Object transformation records
━━━━━━━━━━━━━━━━━━━━

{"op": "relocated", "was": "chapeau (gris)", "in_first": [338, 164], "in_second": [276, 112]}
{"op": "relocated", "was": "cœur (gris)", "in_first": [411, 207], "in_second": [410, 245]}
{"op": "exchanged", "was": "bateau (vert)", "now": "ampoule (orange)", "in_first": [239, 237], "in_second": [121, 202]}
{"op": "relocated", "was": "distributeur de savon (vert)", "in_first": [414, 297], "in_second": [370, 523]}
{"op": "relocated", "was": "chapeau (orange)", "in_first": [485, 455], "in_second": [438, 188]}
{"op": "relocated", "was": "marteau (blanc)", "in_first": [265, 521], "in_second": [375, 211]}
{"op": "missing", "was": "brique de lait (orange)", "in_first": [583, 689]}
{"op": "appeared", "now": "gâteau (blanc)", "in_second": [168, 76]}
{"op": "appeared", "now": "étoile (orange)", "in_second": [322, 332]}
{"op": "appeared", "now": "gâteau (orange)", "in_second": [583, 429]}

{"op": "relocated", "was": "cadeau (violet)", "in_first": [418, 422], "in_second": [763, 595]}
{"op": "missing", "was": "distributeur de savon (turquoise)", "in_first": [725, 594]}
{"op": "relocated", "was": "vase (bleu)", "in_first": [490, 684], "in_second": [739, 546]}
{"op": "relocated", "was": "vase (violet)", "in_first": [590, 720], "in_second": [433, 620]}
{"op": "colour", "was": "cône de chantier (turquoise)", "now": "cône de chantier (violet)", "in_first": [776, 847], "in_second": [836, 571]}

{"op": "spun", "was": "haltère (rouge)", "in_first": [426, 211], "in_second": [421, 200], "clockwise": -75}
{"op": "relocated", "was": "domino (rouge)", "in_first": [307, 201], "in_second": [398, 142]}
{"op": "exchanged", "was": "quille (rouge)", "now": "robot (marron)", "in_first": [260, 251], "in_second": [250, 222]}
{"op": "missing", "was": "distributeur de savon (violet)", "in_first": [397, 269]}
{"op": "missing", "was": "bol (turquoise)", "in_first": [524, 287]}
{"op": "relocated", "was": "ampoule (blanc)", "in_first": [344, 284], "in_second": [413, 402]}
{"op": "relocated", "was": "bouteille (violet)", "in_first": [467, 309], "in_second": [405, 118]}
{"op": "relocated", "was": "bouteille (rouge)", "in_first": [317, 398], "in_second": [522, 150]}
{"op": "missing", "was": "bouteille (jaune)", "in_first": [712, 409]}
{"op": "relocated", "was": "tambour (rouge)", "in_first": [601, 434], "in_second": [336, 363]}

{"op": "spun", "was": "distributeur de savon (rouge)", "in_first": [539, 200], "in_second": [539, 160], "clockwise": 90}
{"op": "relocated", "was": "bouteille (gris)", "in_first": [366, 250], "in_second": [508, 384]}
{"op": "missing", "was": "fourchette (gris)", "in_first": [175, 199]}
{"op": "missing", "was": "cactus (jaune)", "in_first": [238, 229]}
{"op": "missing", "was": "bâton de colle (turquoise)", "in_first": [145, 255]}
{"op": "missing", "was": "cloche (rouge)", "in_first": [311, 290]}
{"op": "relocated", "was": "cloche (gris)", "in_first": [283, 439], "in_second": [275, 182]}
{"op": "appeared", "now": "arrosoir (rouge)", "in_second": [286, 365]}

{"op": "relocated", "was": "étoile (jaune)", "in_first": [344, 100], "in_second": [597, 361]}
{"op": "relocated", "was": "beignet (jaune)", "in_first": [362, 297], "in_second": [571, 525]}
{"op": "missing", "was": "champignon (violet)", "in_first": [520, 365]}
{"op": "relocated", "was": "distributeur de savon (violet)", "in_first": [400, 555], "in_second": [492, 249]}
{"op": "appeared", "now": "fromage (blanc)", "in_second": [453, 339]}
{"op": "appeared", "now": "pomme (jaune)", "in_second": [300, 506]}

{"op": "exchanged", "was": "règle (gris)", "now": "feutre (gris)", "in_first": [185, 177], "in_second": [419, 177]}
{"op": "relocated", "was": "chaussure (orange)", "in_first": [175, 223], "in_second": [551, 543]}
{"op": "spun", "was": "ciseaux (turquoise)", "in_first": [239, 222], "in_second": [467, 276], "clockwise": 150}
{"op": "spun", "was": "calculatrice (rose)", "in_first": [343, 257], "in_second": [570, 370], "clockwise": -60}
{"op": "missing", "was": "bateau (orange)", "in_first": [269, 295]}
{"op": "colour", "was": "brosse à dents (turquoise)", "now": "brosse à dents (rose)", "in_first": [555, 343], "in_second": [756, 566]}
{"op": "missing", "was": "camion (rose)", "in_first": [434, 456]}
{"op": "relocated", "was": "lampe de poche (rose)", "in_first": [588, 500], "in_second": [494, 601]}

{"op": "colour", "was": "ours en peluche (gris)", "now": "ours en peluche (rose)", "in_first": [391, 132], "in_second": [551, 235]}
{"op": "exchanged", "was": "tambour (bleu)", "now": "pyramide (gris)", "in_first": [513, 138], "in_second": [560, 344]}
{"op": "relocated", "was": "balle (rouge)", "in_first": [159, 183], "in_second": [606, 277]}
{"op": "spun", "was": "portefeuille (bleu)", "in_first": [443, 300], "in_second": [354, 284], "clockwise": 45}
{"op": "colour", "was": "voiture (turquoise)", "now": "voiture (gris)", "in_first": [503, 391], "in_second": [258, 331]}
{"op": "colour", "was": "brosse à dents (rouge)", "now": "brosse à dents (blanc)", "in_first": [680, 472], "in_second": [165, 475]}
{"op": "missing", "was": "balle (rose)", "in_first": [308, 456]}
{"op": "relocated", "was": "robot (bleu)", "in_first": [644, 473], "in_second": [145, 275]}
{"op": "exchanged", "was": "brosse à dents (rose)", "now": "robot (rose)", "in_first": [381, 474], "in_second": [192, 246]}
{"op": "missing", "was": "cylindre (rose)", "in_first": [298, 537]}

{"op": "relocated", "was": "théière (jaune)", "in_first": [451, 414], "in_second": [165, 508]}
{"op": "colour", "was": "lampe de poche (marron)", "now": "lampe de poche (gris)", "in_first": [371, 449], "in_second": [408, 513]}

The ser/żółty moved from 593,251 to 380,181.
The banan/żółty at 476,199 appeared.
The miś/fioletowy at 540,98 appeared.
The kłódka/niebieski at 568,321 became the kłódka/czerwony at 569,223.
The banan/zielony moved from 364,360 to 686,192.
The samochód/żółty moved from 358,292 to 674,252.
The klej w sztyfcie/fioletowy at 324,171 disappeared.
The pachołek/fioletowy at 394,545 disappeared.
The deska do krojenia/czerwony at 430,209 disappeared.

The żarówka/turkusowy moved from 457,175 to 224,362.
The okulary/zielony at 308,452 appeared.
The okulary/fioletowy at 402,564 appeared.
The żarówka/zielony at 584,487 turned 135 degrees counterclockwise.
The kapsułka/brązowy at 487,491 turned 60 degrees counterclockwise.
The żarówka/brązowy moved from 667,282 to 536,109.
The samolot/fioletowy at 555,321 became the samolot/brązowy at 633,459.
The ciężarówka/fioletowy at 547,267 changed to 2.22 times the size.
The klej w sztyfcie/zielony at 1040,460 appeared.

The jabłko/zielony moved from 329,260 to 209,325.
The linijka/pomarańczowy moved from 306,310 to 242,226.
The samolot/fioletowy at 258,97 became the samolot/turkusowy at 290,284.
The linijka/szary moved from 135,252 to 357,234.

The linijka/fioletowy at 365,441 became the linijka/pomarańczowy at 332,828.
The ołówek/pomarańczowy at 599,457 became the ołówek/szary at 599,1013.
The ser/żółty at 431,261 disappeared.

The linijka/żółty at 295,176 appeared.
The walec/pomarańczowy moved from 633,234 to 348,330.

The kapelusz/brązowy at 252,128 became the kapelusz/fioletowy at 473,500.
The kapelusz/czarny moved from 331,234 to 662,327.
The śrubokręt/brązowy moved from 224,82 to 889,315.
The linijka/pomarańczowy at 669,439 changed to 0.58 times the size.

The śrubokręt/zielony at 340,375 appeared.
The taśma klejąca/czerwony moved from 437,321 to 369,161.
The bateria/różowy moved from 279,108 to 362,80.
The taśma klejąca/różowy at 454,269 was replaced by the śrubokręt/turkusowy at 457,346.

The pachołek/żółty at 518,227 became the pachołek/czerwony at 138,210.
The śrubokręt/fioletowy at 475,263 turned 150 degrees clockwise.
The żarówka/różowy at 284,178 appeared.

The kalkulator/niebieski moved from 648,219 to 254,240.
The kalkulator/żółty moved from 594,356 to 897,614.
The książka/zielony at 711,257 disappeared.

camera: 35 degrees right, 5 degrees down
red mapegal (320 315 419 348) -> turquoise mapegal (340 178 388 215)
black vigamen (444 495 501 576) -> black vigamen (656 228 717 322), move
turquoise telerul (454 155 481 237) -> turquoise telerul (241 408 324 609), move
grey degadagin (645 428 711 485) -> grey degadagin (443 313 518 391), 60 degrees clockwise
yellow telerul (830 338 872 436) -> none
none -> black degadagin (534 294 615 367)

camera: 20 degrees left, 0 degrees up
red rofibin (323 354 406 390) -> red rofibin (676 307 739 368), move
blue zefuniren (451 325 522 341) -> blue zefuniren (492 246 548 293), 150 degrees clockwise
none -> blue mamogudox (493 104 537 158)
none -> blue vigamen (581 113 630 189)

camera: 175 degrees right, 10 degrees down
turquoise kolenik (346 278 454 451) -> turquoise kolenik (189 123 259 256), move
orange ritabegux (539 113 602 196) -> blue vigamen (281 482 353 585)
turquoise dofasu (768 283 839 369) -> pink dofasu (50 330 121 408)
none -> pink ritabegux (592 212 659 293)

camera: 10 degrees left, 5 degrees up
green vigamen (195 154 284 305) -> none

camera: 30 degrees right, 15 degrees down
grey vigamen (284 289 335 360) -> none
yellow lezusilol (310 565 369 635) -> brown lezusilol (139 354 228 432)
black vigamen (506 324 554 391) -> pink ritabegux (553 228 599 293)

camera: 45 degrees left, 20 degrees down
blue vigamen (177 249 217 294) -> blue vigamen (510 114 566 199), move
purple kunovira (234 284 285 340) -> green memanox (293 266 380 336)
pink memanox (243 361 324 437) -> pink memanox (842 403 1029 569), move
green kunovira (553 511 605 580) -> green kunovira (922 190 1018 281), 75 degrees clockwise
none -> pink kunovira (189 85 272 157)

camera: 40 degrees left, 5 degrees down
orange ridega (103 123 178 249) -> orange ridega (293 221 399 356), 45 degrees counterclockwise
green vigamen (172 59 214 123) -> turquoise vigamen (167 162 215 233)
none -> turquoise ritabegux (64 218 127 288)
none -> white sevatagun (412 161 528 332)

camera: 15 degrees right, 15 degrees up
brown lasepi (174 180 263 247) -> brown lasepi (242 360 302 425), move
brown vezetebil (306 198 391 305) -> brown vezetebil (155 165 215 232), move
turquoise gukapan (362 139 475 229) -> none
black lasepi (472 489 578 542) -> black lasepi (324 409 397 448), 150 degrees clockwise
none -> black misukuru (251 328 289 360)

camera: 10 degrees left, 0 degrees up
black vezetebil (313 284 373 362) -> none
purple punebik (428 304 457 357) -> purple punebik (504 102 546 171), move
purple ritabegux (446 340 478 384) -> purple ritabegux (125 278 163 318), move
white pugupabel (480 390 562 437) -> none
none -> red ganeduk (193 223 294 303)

━━━━━━━━━━━━━━━━━━━━

YOUR ASSIGNMENT
Using the records above, copy word for word the line with "The miś/fioletowy at 540,98 appeared.", the line with "The pachołek/fioletowy at", and every line between them.

PROBLEM SOLUTION
The miś/fioletowy at 540,98 appeared.
The kłódka/niebieski at 568,321 became the kłódka/czerwony at 569,223.
The banan/zielony moved from 364,360 to 686,192.
The samochód/żółty moved from 358,292 to 674,252.
The klej w sztyfcie/fioletowy at 324,171 disappeared.
The pachołek/fioletowy at 394,545 disappeared.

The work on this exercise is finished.